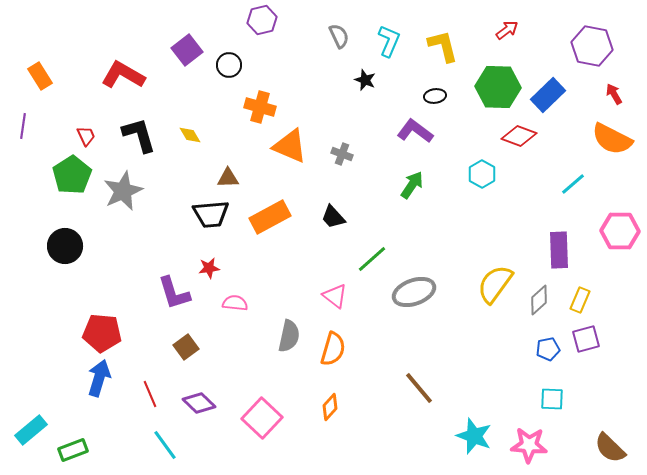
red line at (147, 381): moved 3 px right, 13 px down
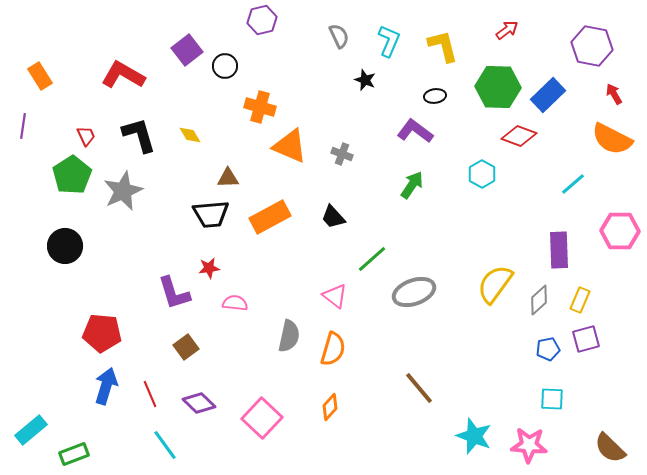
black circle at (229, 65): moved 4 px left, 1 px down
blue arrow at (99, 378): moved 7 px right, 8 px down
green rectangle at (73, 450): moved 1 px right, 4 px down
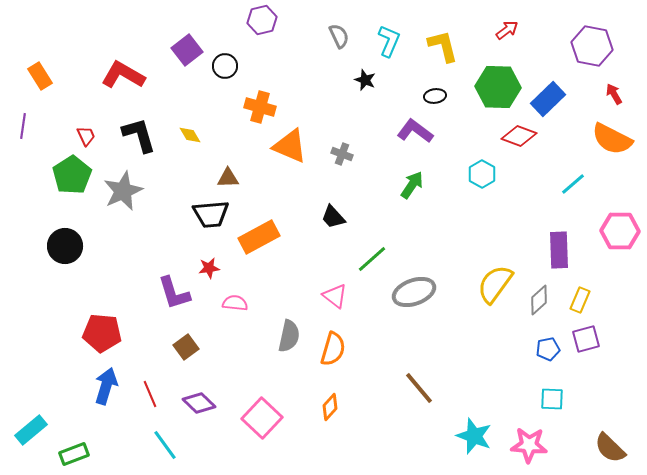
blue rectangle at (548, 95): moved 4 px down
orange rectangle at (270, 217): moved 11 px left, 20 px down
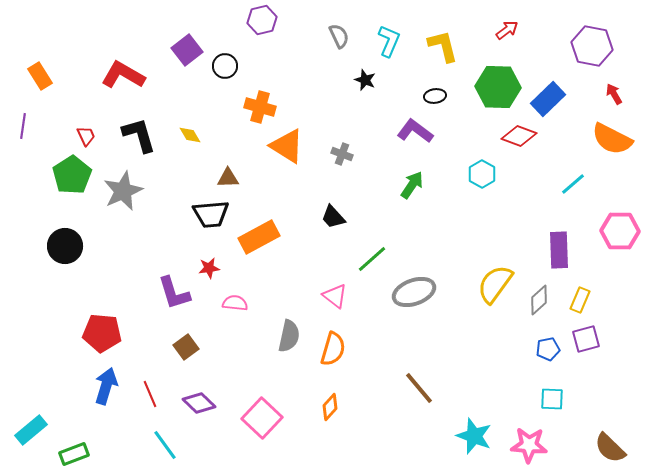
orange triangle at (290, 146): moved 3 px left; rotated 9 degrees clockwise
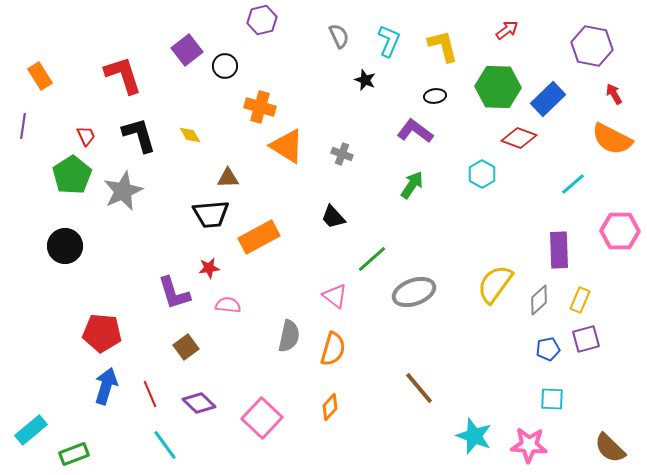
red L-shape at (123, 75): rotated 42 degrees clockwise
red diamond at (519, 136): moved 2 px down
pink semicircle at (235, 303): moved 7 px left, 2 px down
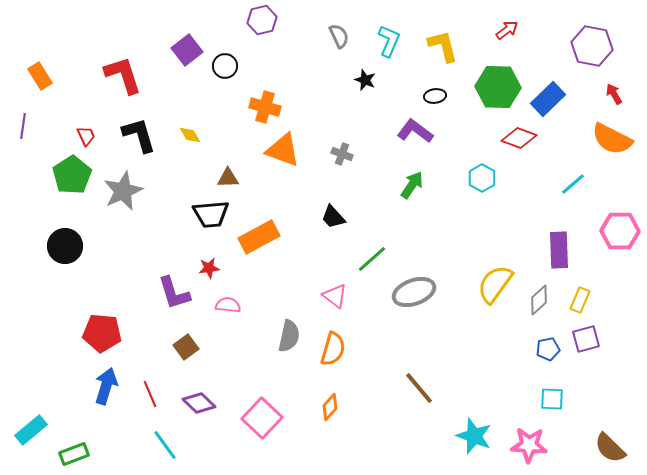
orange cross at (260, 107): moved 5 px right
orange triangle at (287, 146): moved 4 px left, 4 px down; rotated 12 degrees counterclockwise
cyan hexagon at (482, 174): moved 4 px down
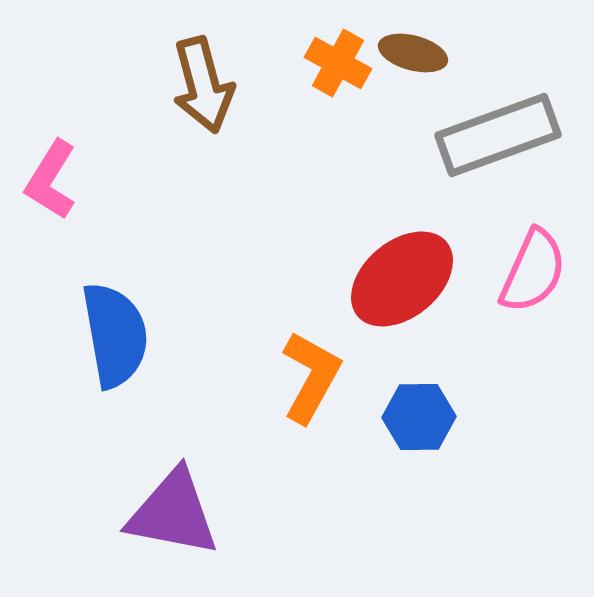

· · · · ·

_INSTRUCTIONS TO FOLLOW_.
Copy every line of text in the items above word for word, leaving out the pictures.

_WORKED SOLUTION_.
red line at (147, 381): moved 3 px right, 13 px down
black circle at (229, 65): moved 4 px left, 1 px down
blue arrow at (99, 378): moved 7 px right, 8 px down
green rectangle at (73, 450): moved 1 px right, 4 px down
blue rectangle at (548, 95): moved 4 px down
orange rectangle at (270, 217): moved 11 px left, 20 px down
orange triangle at (290, 146): moved 3 px left; rotated 9 degrees clockwise
red L-shape at (123, 75): rotated 42 degrees clockwise
red diamond at (519, 136): moved 2 px down
pink semicircle at (235, 303): moved 7 px left, 2 px down
orange cross at (260, 107): moved 5 px right
orange triangle at (287, 146): moved 4 px left, 4 px down; rotated 12 degrees counterclockwise
cyan hexagon at (482, 174): moved 4 px down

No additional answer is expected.